[Saved entries]
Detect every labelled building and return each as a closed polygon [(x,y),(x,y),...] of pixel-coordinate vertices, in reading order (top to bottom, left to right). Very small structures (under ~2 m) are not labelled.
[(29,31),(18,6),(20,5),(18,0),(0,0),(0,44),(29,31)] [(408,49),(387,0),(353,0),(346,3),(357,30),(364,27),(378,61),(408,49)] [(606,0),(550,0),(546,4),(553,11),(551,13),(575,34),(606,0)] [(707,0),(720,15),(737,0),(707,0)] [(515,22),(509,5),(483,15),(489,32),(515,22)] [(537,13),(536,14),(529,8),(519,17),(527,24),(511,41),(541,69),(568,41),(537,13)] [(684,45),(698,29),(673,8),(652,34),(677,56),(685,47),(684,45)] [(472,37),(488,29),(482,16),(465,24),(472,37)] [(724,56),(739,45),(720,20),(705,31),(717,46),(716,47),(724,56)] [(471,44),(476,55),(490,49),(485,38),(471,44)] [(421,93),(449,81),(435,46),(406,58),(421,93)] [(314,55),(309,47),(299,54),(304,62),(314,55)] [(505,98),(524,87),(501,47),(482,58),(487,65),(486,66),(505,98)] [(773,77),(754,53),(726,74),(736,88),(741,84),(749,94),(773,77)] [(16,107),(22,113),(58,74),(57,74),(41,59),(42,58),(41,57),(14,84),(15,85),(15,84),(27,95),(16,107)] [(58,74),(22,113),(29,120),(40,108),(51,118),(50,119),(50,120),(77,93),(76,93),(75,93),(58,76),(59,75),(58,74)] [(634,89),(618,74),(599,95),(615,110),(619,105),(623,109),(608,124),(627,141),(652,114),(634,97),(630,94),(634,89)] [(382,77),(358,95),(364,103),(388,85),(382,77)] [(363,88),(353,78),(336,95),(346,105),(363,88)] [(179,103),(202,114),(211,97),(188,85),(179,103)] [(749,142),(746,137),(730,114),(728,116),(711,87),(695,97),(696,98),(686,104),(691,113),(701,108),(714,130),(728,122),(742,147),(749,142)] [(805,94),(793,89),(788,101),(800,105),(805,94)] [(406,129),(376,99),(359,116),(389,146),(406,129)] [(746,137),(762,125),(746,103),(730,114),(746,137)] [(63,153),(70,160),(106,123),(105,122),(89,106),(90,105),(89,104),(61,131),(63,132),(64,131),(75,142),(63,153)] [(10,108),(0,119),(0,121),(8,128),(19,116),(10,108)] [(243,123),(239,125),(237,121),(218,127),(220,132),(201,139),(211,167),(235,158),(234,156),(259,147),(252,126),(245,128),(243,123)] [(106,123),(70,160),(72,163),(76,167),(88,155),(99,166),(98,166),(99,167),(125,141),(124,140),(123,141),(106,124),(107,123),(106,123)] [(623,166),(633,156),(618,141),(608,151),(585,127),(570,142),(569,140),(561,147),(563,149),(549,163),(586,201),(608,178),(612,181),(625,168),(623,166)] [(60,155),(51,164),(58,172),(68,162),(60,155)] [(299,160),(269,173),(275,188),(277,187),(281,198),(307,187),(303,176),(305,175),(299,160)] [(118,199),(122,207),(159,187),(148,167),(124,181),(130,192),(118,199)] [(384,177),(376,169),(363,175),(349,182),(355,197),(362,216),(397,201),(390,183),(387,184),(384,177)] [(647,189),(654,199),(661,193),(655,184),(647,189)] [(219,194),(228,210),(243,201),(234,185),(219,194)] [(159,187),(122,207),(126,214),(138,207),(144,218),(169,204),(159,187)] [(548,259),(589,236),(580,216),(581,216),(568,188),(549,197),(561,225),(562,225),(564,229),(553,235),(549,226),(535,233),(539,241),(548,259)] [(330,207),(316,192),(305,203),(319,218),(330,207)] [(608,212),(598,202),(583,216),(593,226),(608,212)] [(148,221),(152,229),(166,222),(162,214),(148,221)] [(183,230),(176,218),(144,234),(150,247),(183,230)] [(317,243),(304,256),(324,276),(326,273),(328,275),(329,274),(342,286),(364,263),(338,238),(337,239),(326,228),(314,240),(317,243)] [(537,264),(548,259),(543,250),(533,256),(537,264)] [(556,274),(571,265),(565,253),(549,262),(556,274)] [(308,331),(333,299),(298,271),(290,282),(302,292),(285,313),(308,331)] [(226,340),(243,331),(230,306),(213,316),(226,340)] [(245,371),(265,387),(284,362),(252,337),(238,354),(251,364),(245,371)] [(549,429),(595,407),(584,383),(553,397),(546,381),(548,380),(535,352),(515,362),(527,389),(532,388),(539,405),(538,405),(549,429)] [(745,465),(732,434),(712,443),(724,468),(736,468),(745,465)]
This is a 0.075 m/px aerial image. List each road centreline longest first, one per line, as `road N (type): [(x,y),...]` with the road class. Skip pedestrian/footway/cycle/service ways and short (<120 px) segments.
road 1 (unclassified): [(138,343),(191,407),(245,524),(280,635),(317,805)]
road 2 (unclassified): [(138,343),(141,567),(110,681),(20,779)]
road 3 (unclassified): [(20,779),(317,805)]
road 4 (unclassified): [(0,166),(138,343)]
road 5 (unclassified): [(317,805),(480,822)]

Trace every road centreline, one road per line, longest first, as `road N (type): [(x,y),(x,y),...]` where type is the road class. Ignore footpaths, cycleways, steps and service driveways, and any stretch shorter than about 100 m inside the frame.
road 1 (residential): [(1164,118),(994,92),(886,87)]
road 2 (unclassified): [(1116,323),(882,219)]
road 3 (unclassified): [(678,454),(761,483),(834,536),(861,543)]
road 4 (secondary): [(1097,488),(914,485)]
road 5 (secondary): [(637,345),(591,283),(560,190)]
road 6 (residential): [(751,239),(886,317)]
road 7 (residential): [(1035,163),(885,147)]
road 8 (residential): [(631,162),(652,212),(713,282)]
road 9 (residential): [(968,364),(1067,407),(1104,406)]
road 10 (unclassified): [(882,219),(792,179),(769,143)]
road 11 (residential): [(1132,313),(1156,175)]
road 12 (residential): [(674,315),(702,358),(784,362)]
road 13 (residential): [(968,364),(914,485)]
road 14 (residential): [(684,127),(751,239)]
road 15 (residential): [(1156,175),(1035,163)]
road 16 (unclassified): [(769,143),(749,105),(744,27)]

WORK ITEM
Go line by line through the data and copy any that contain "each".

RESPONSE TO THE EXERCISE
Detect every labelled building and return each as a closed polygon [(x,y),(x,y),...] of pixel-coordinate vertices, in reading order (top to bottom, left to right). Very small structures (under ~2 m) are not labelled.
This is a 0.075 m/px aerial image. List each road centreline longest first, one per line, as `road N (type): [(x,y),...]` with the road class. Skip pedestrian/footway/cycle/service ways and short (<120 px) segments.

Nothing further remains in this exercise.